ABOUT THIS EXERCISE: Search the listing below for lines that hold the word "purple", and report only how many there are.

====== DATASET ENTRIES ======

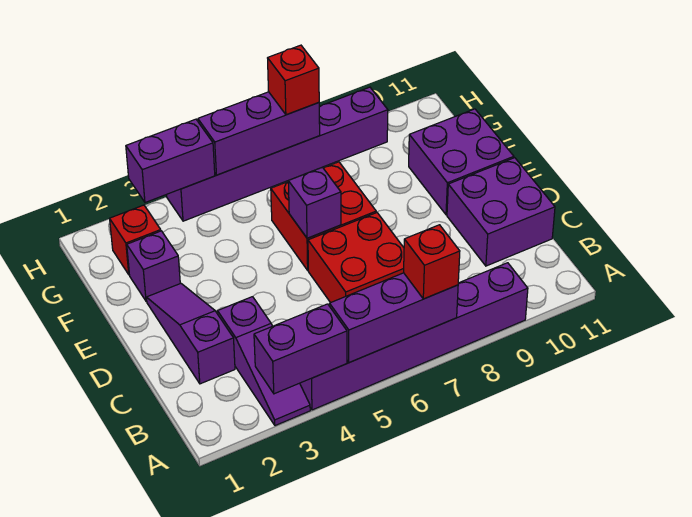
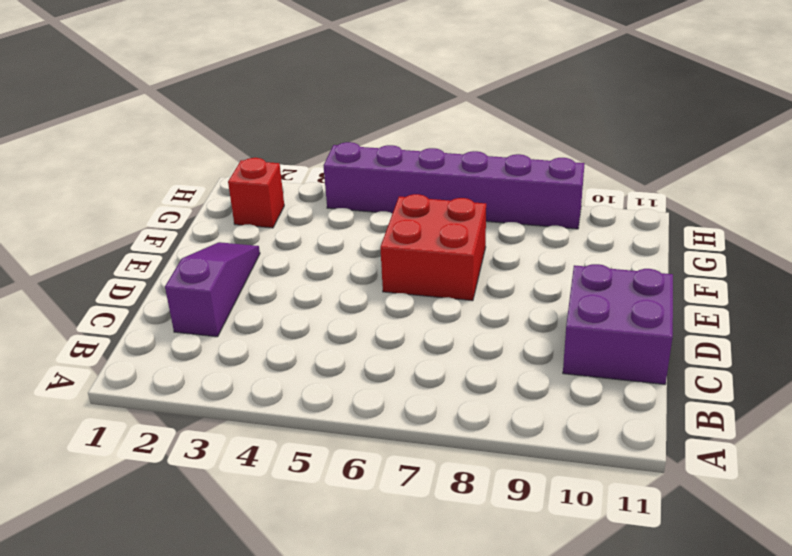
none -> purple slope A3:C3 level 1 top C
none -> purple brick A4:A9 level 1
none -> red brick C6:D7 level 1

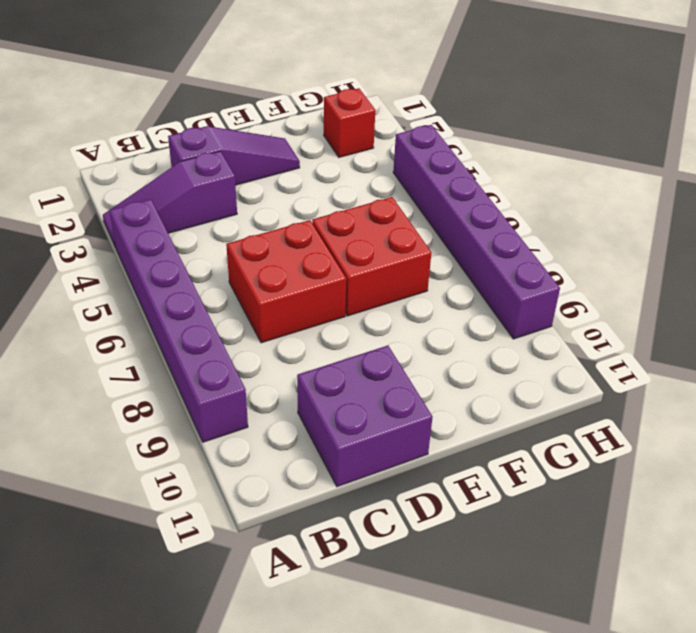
none -> purple brick E10:F11 level 1
none -> purple brick F2 level 1
none -> purple brick A3:A4 level 2

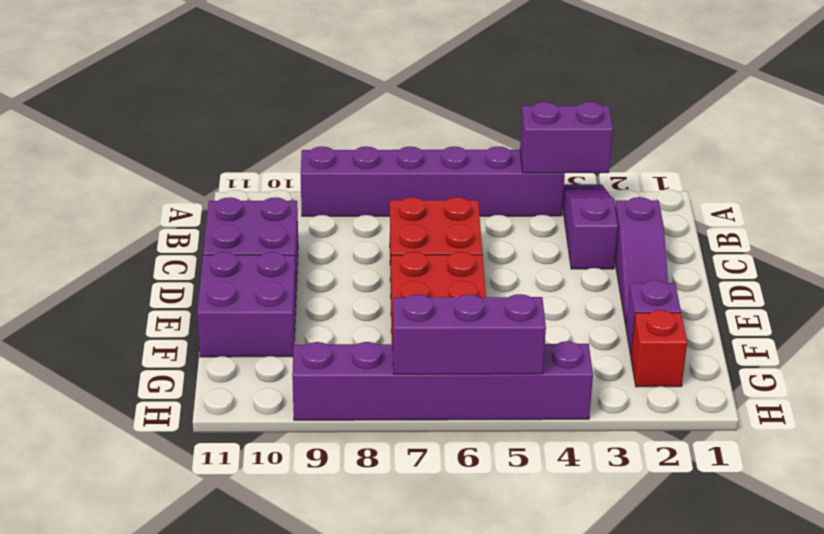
none -> purple brick A5:A7 level 2
none -> purple brick E6 level 2
none -> purple brick H3:H4 level 2

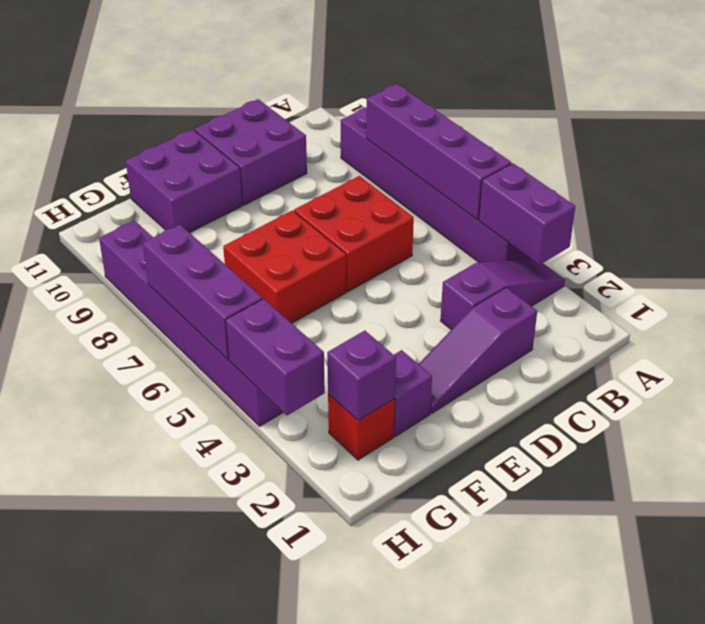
purple brick A5:A8 level 2 -> purple brick A5:A7 level 2
purple brick G2 level 2 -> purple brick E6 level 2
none -> red brick A7 level 3
none -> red brick H7 level 3

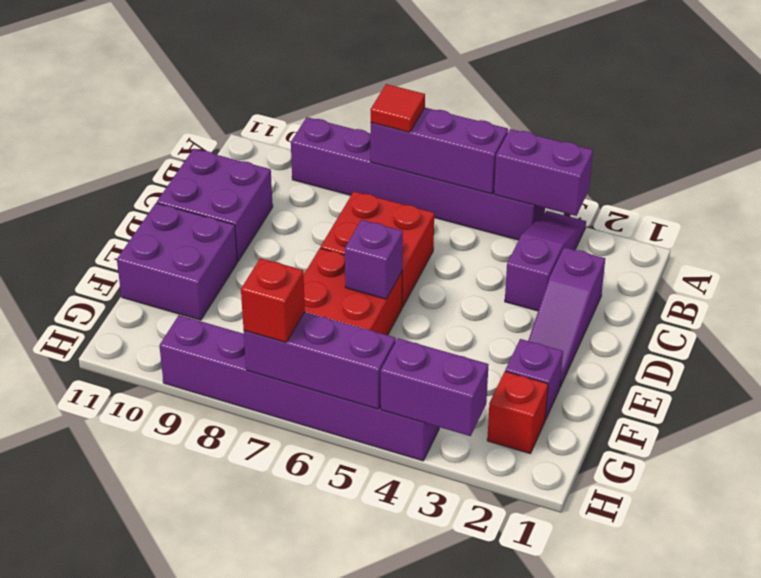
red tile A7 level 3 -> red brick A7 level 3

======

ANSWER TO THIS TASK: 10